* BEGIN RECORD EXTRACTS *

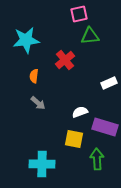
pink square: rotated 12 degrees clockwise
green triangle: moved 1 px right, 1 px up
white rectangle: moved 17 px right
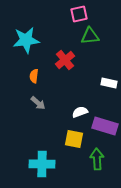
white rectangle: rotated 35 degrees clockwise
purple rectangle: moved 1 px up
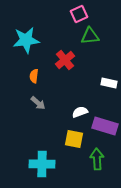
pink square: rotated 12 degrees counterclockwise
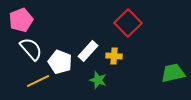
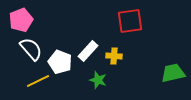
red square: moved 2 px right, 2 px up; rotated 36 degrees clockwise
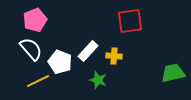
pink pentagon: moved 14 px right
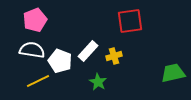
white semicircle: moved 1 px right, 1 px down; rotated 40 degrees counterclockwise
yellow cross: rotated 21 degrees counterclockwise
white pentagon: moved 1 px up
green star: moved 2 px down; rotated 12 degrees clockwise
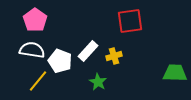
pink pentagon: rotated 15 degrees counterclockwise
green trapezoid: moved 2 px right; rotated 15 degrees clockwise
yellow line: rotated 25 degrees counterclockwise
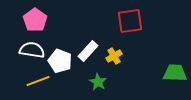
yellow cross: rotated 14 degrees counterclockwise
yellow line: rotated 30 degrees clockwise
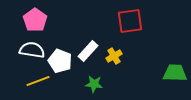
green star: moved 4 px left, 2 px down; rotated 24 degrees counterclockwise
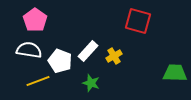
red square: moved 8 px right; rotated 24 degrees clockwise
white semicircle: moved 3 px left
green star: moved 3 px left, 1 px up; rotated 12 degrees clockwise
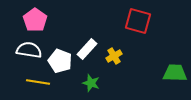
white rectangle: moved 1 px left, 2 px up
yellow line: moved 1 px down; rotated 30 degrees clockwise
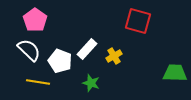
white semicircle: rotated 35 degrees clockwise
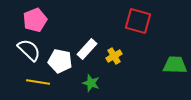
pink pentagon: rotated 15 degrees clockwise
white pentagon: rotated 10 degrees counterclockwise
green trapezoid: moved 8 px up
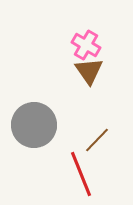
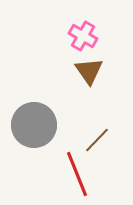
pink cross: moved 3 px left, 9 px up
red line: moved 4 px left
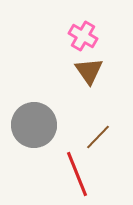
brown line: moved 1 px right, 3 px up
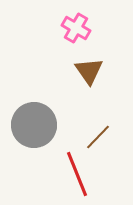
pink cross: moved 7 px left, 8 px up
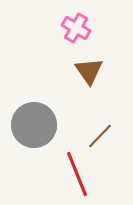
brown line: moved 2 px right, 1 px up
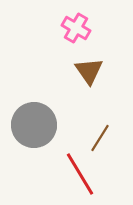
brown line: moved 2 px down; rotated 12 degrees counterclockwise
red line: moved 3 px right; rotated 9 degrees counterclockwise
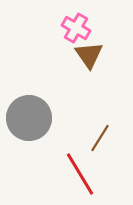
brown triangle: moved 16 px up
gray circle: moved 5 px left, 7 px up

* END RECORD EXTRACTS *

* GIVEN TASK
Rewrite the listing above as a numbered list with one line per item, skipping blank lines and leaving out every picture line.

* WRITTEN REPLY
1. pink square: rotated 12 degrees clockwise
2. green triangle: moved 1 px right, 1 px up
3. white rectangle: moved 17 px right
4. white rectangle: rotated 35 degrees clockwise
5. purple rectangle: moved 1 px up
6. pink square: rotated 12 degrees counterclockwise
7. red square: moved 2 px right, 2 px up; rotated 36 degrees clockwise
8. pink pentagon: moved 14 px right
9. white semicircle: moved 1 px right, 1 px down; rotated 40 degrees counterclockwise
10. yellow cross: rotated 21 degrees counterclockwise
11. white pentagon: moved 1 px up
12. green star: moved 2 px down; rotated 12 degrees clockwise
13. pink pentagon: rotated 15 degrees counterclockwise
14. green trapezoid: moved 2 px right; rotated 15 degrees clockwise
15. yellow line: rotated 25 degrees counterclockwise
16. yellow cross: rotated 14 degrees counterclockwise
17. yellow line: rotated 30 degrees clockwise
18. green star: moved 4 px left, 2 px down; rotated 24 degrees counterclockwise
19. red square: moved 8 px right; rotated 24 degrees clockwise
20. white semicircle: moved 3 px left
21. green star: moved 3 px left, 1 px up; rotated 12 degrees clockwise
22. white rectangle: moved 1 px left, 2 px up
23. yellow line: moved 1 px down; rotated 30 degrees clockwise
24. white semicircle: rotated 35 degrees clockwise
25. pink pentagon: rotated 15 degrees clockwise
26. white pentagon: rotated 10 degrees counterclockwise
27. green trapezoid: moved 8 px up
28. pink cross: moved 3 px left, 9 px up
29. red line: moved 4 px left
30. brown line: moved 1 px right, 3 px up
31. pink cross: moved 7 px left, 8 px up
32. brown line: moved 2 px right, 1 px up
33. brown line: moved 2 px down; rotated 12 degrees counterclockwise
34. red line: moved 3 px right; rotated 9 degrees counterclockwise
35. brown triangle: moved 16 px up
36. gray circle: moved 5 px left, 7 px up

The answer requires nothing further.